§ EXERCISE BRIEF
Would you repeat exactly the part of the listing below that runs from the line containing "The gray_bell ended" down to the line containing "What was the", inclusive, and nothing else?

·····

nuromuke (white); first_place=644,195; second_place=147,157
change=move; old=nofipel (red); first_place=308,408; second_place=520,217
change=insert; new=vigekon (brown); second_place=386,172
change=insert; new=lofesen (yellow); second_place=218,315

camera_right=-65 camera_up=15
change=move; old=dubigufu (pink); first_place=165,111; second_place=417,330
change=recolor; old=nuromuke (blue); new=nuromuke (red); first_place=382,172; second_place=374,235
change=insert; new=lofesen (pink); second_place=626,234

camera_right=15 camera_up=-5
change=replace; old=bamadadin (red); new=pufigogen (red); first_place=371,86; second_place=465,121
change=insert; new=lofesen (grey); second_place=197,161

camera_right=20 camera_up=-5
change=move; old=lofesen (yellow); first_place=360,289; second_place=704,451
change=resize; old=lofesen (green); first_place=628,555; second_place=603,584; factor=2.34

·····

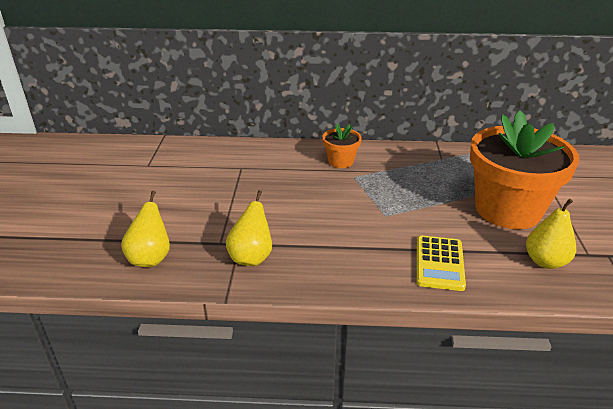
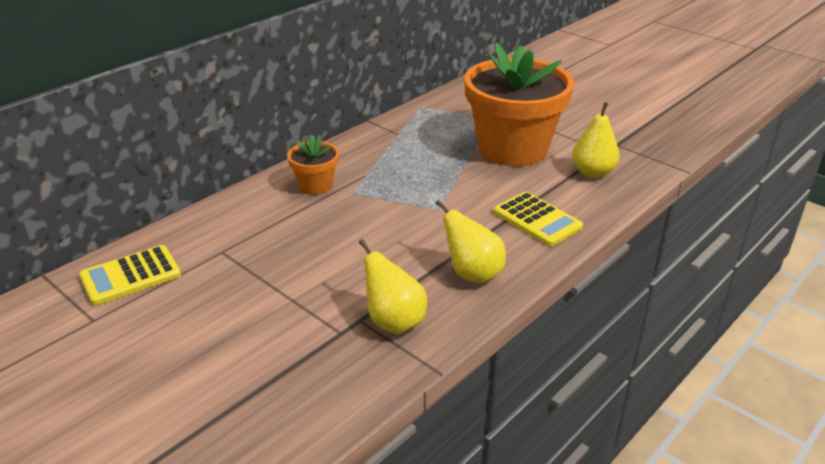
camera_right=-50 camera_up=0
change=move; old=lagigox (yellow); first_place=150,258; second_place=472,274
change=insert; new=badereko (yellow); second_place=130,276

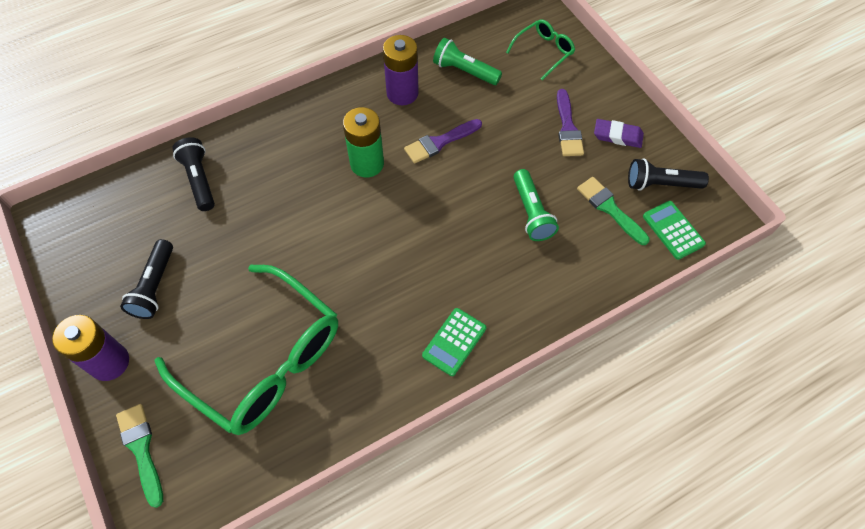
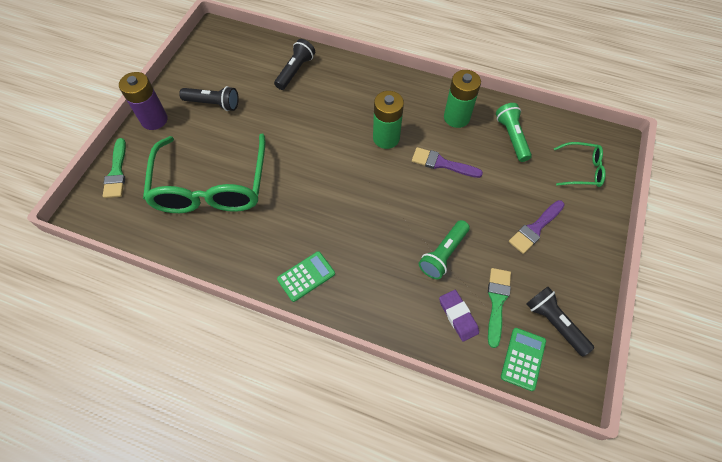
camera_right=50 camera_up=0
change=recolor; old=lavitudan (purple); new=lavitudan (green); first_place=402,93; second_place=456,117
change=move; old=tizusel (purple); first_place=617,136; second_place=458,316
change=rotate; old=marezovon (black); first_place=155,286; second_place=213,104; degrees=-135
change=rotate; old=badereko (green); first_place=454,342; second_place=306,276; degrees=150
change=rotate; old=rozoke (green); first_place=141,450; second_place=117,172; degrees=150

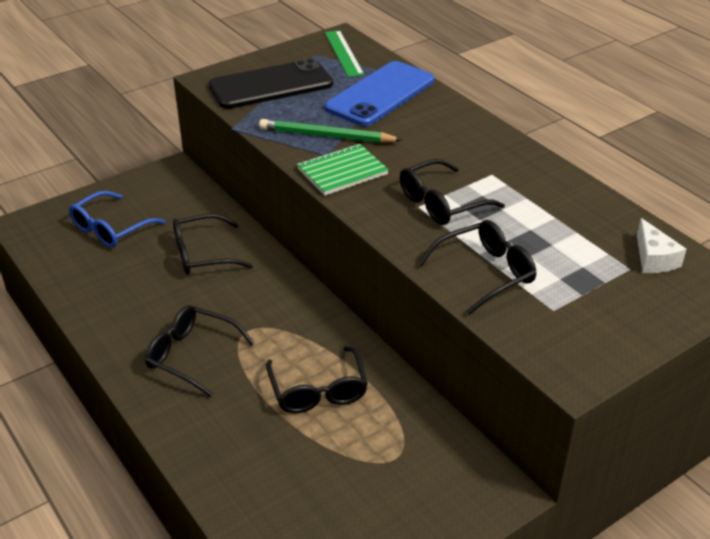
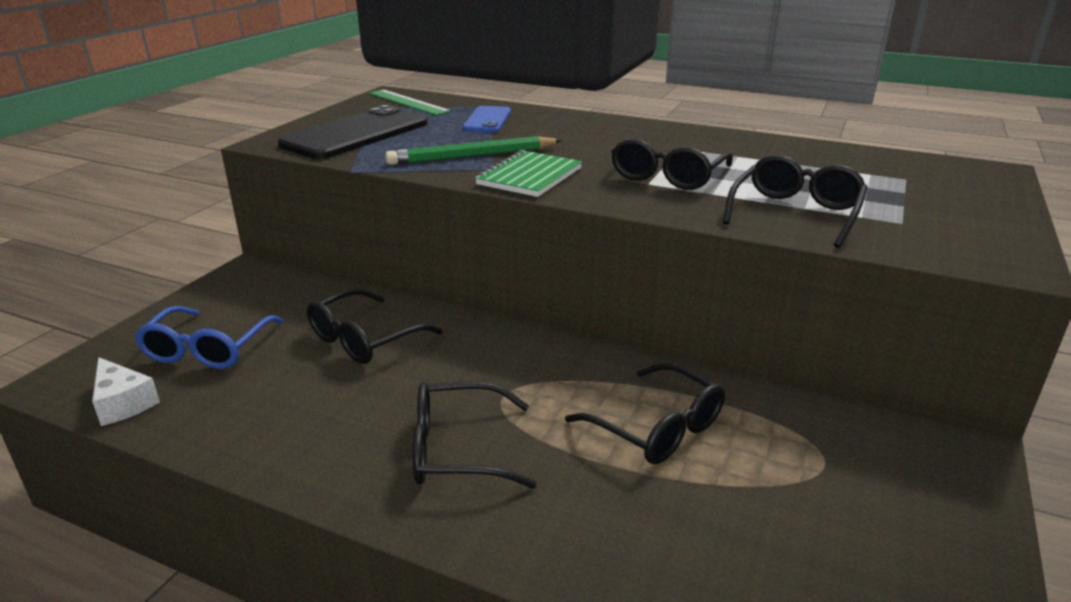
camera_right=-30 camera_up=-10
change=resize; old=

·····

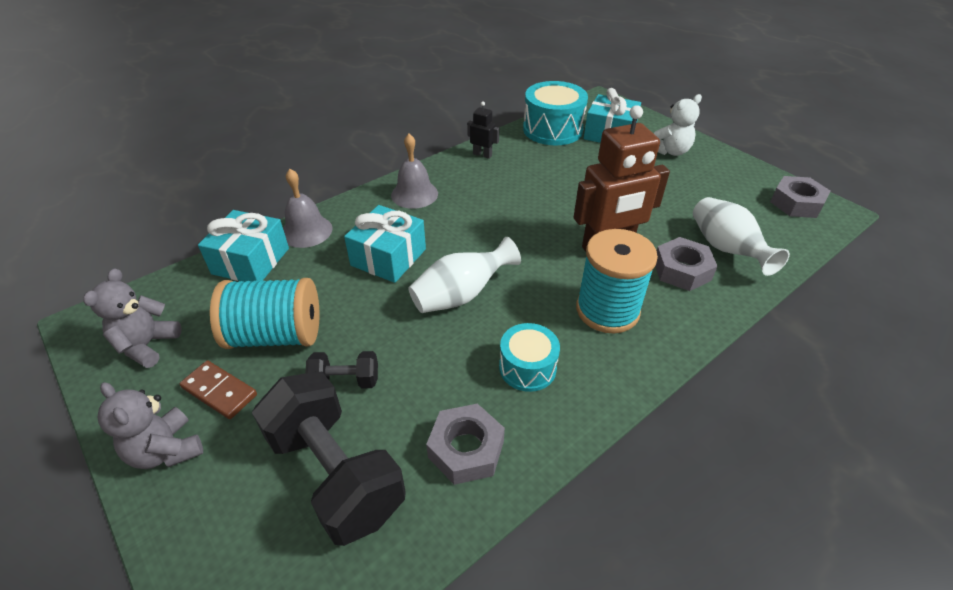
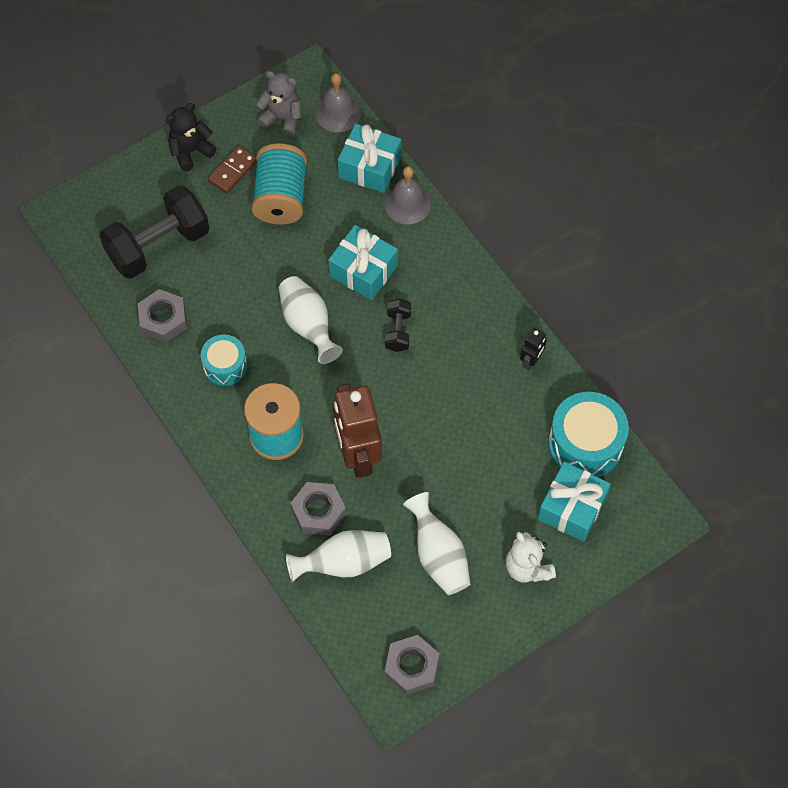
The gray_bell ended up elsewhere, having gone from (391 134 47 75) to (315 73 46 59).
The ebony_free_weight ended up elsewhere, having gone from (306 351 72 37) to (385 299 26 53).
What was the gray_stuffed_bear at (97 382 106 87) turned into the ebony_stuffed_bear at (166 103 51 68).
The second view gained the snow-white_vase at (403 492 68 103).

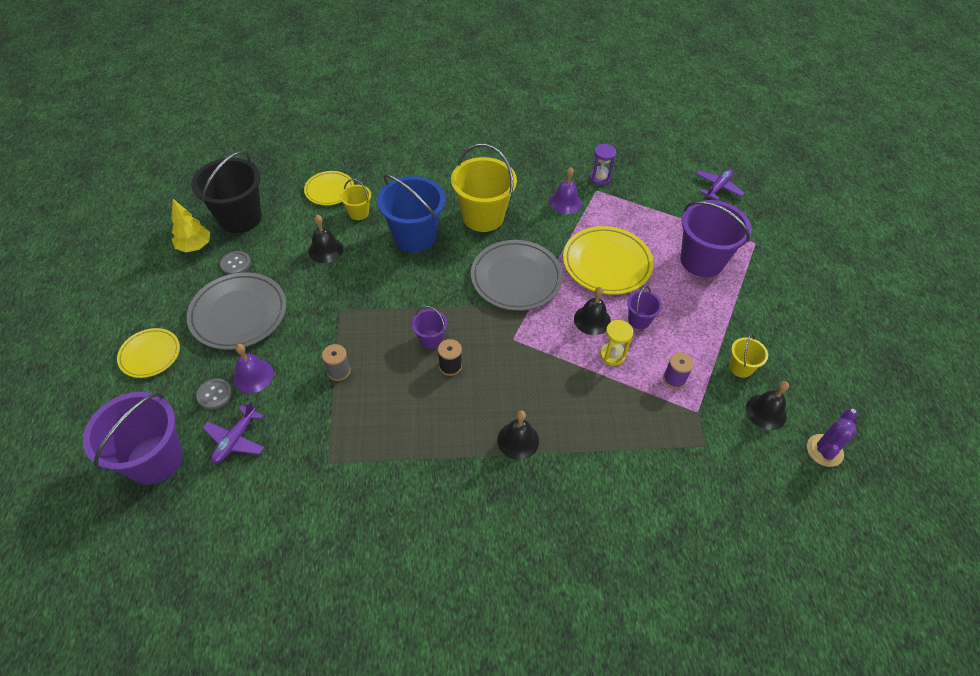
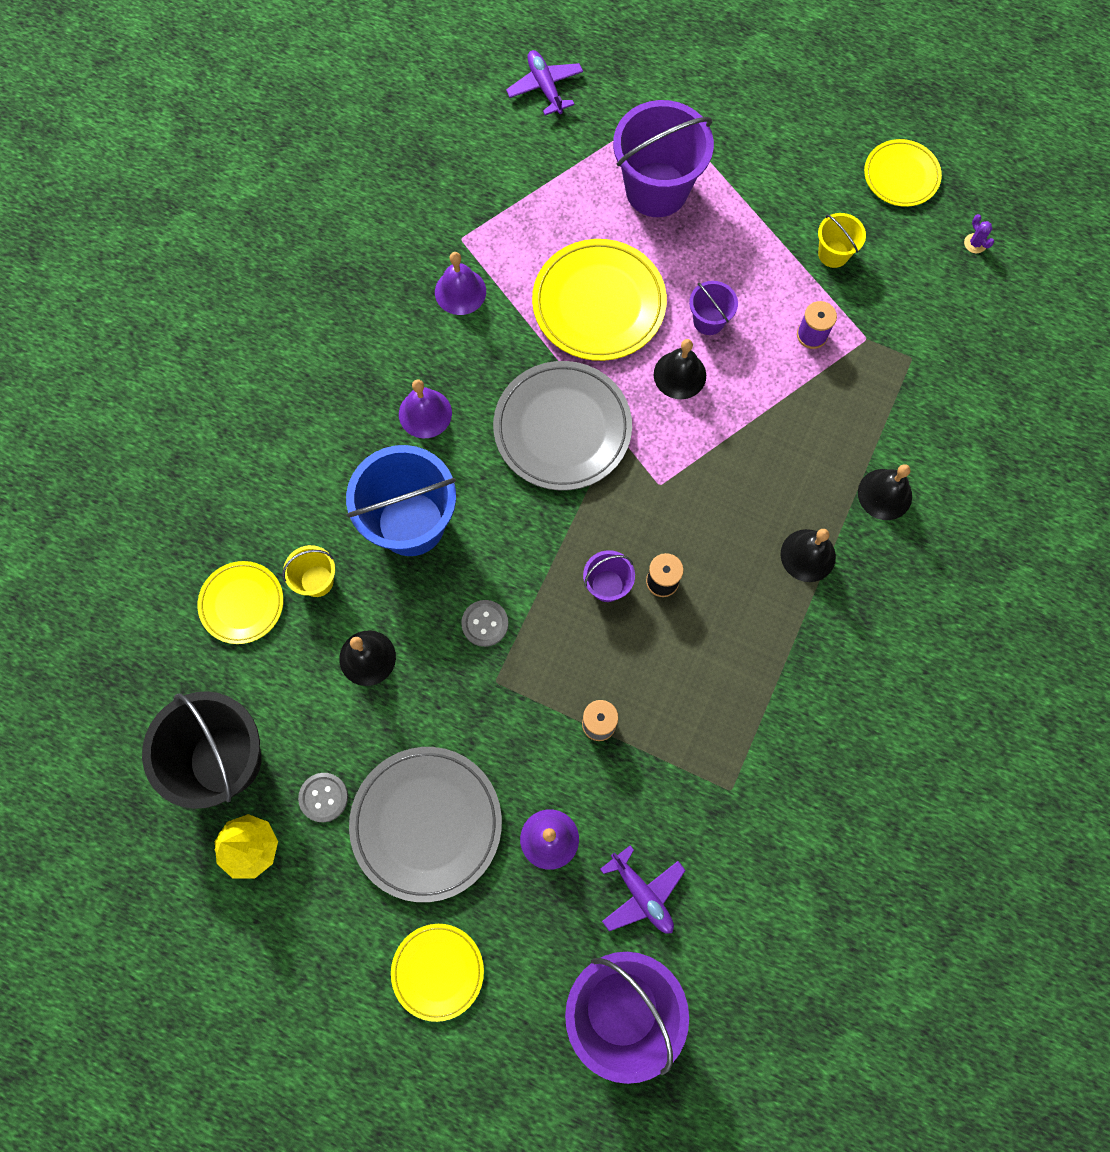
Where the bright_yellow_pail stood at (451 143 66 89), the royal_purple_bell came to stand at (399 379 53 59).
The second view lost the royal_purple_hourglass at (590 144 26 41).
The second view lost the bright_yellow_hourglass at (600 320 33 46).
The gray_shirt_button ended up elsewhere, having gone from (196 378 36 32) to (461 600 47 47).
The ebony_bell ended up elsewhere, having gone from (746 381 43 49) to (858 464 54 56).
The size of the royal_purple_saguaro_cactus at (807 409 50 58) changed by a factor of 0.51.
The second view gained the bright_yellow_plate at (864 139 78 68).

·····

§ PROBLEM SOLUTION
The gray_bell ended up elsewhere, having gone from (391 134 47 75) to (315 73 46 59).
The ebony_free_weight ended up elsewhere, having gone from (306 351 72 37) to (385 299 26 53).
What was the gray_stuffed_bear at (97 382 106 87) turned into the ebony_stuffed_bear at (166 103 51 68).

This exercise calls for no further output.